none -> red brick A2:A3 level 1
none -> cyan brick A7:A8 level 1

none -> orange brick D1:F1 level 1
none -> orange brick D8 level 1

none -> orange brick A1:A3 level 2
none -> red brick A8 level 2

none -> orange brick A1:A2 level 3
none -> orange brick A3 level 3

++++++++++

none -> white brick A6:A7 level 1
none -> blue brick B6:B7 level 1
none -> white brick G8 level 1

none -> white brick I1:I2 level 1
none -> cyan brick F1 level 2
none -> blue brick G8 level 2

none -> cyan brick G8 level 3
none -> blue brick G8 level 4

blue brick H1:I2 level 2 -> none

++++++++++

**Work order:** Answer only with the count of lines in the records that include the string "white".

**Completed task:** 3